● **Records provided**
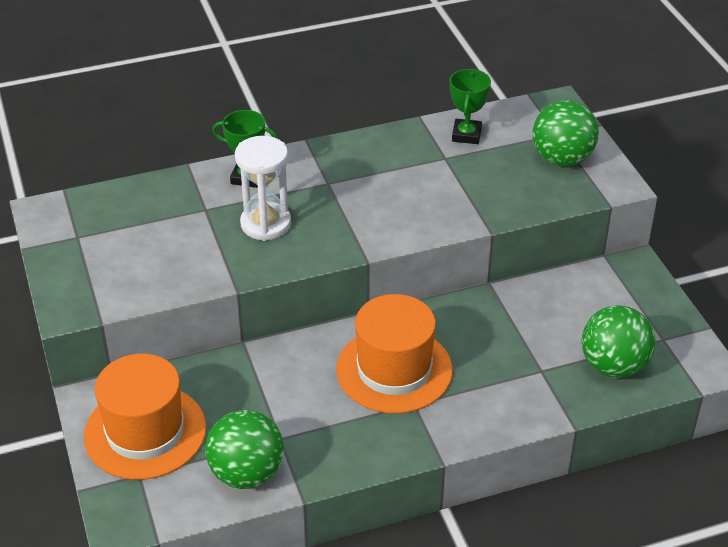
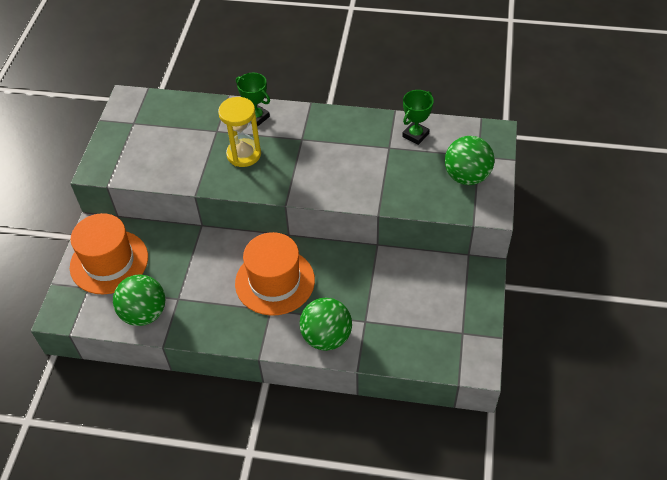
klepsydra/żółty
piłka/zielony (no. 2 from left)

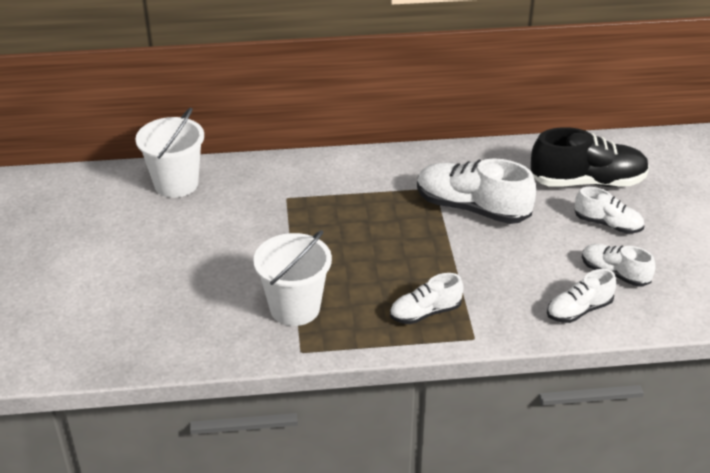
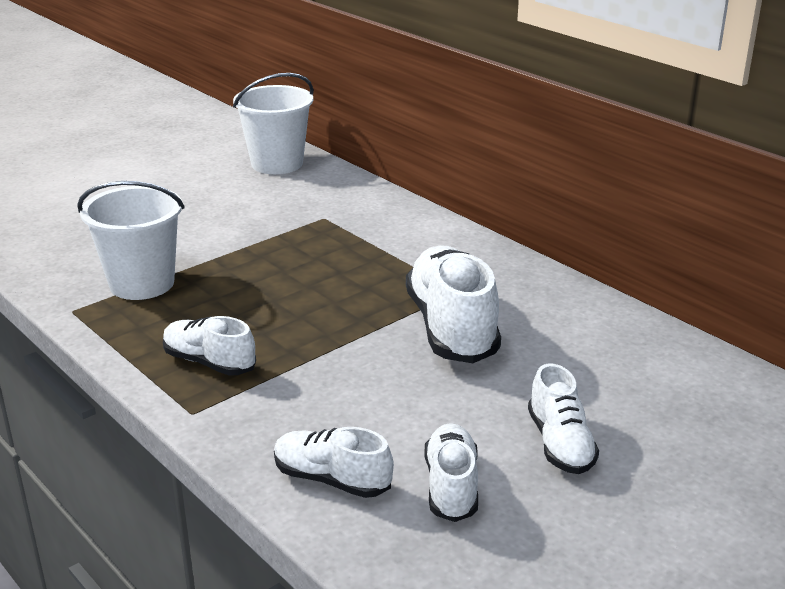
but/czarny

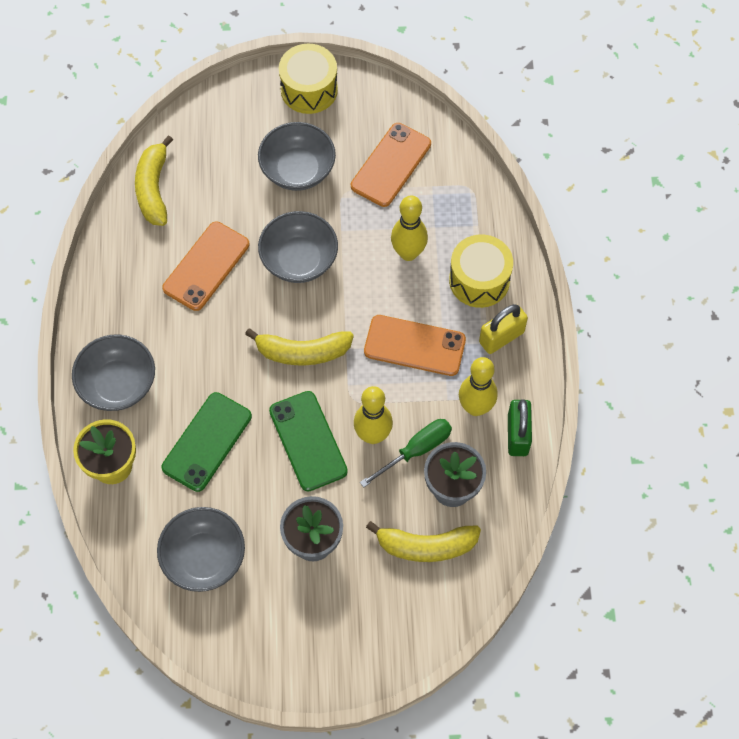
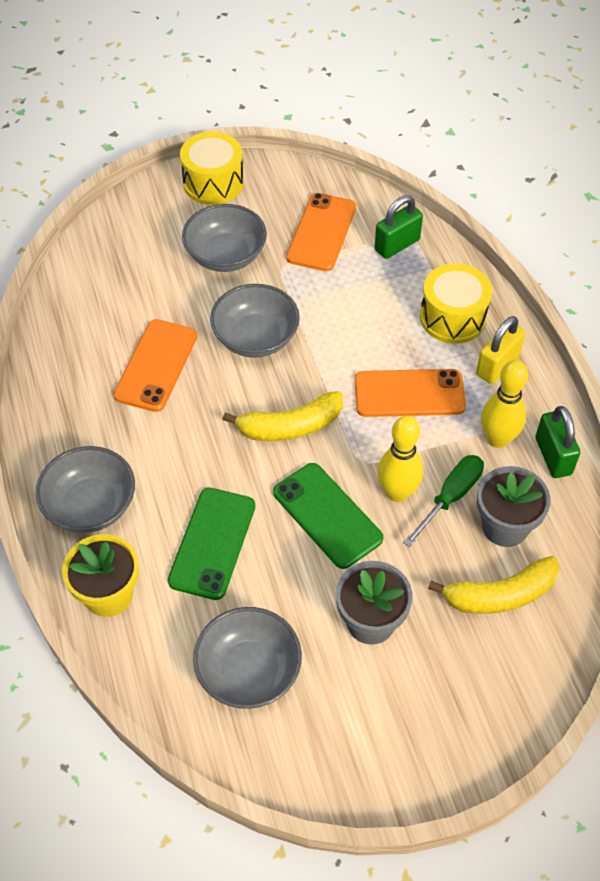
banan/żółty (no. 1 from left in the first image)
kręgiel/żółty (no. 2 from left in the first image)
kłódka/zielony (no. 1 from left)

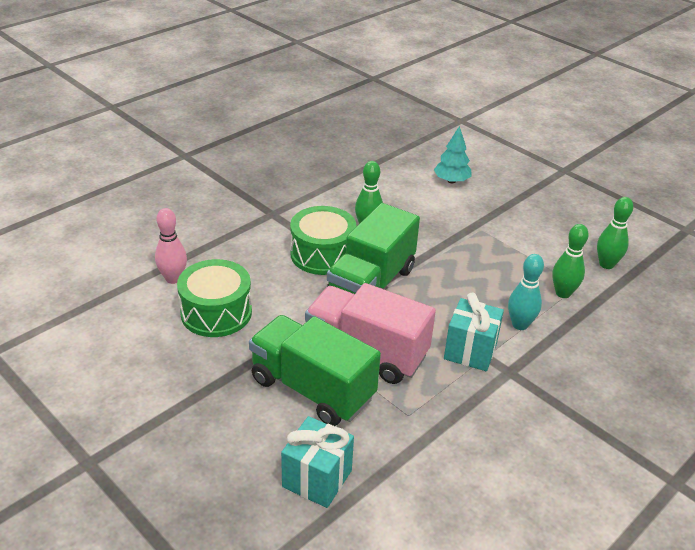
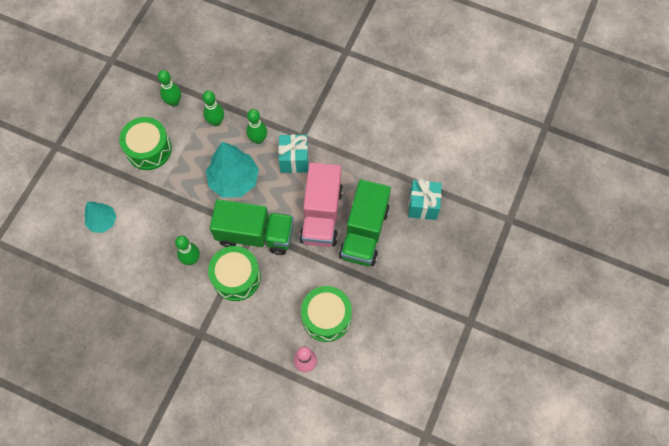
kręgiel/zielony (no. 4 from left)
bęben/zielony (no. 1 from left)
drzewko/turkusowy (no. 2 from left)

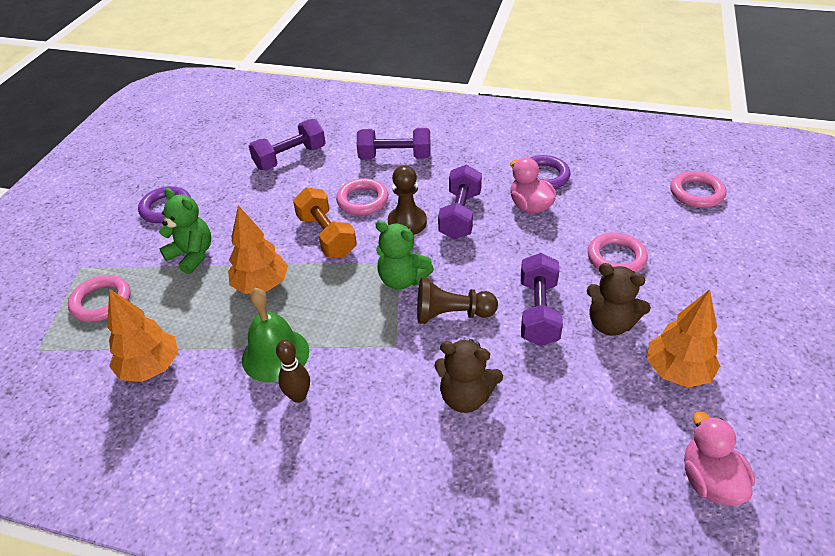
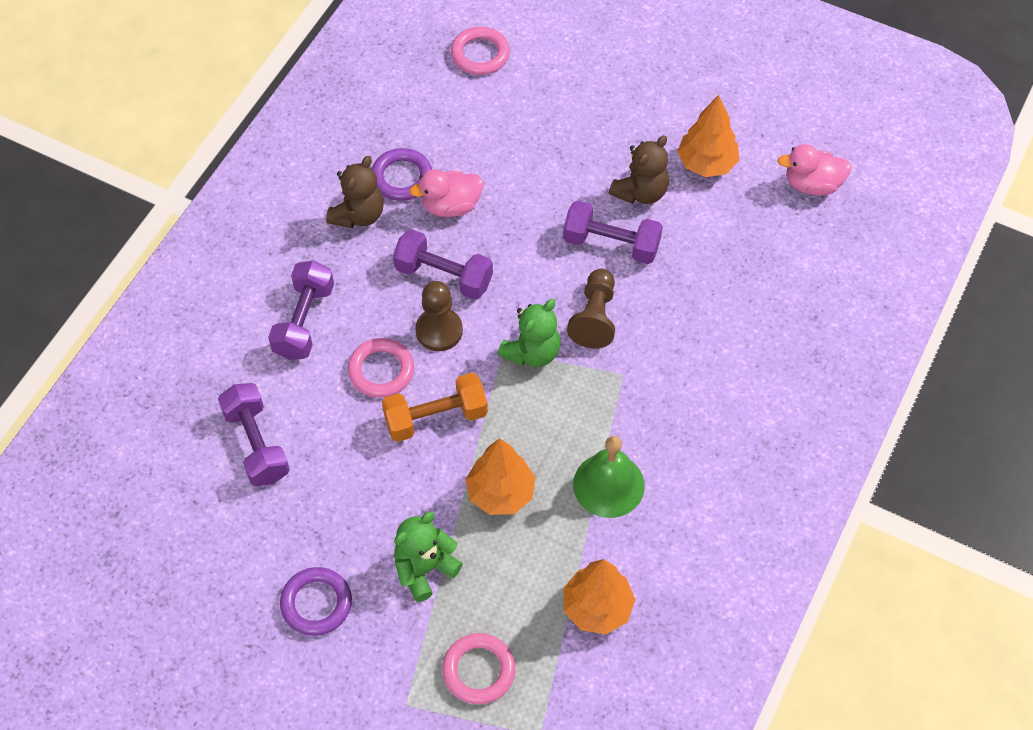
kręgiel/brązowy
miś/brązowy (no. 1 from left)
pierścień/różowy (no. 3 from left in the first image)

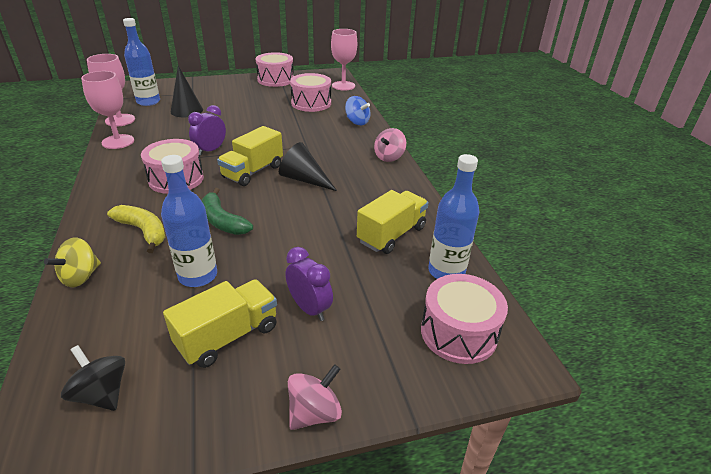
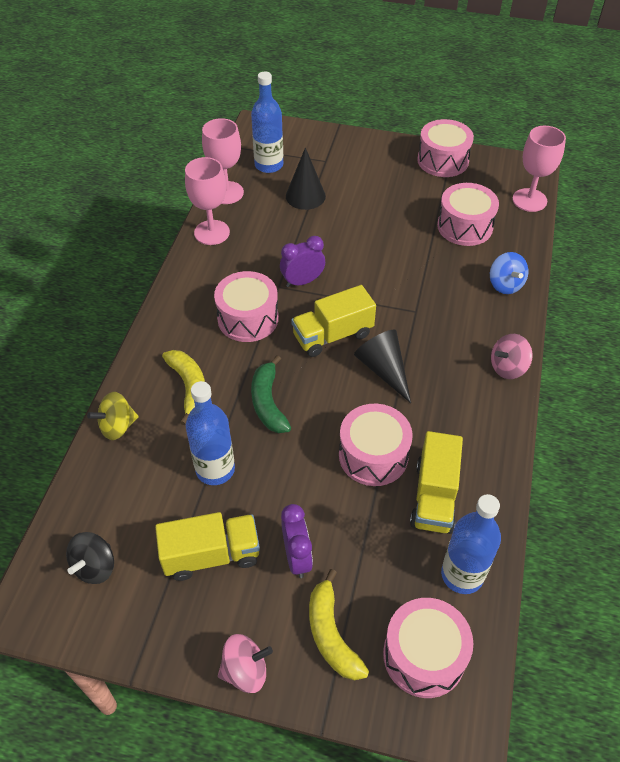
bączek/czarny
ciężarówka/żółty (no. 3 from left)
banan/żółty (no. 2 from left)
bęben/różowy (no. 2 from left)

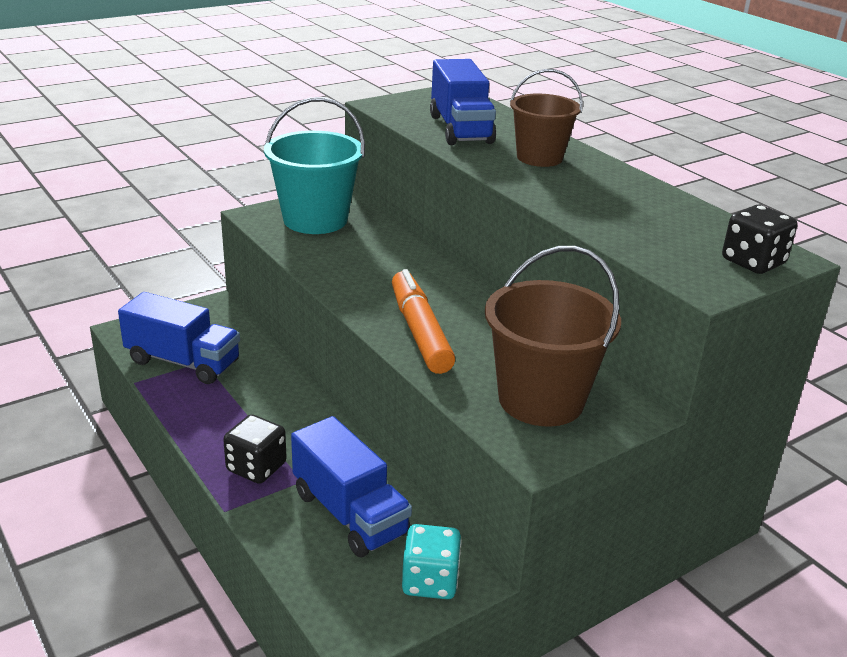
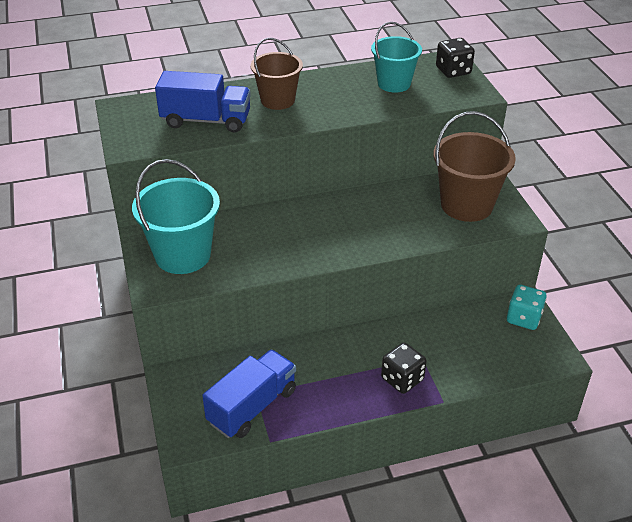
ciężarówka/niebieski (no. 2 from left in the first image)
flamaster/pomarańczowy
wiadro/turkusowy (no. 2 from left)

● **Exercise details**
Set down the entries above again exactly, minus any image.

● **Answer to this exercise**
klepsydra/żółty
piłka/zielony (no. 2 from left)

but/czarny

banan/żółty (no. 1 from left in the first image)
kręgiel/żółty (no. 2 from left in the first image)
kłódka/zielony (no. 1 from left)

kręgiel/zielony (no. 4 from left)
bęben/zielony (no. 1 from left)
drzewko/turkusowy (no. 2 from left)

kręgiel/brązowy
miś/brązowy (no. 1 from left)
pierścień/różowy (no. 3 from left in the first image)

bączek/czarny
ciężarówka/żółty (no. 3 from left)
banan/żółty (no. 2 from left)
bęben/różowy (no. 2 from left)

ciężarówka/niebieski (no. 2 from left in the first image)
flamaster/pomarańczowy
wiadro/turkusowy (no. 2 from left)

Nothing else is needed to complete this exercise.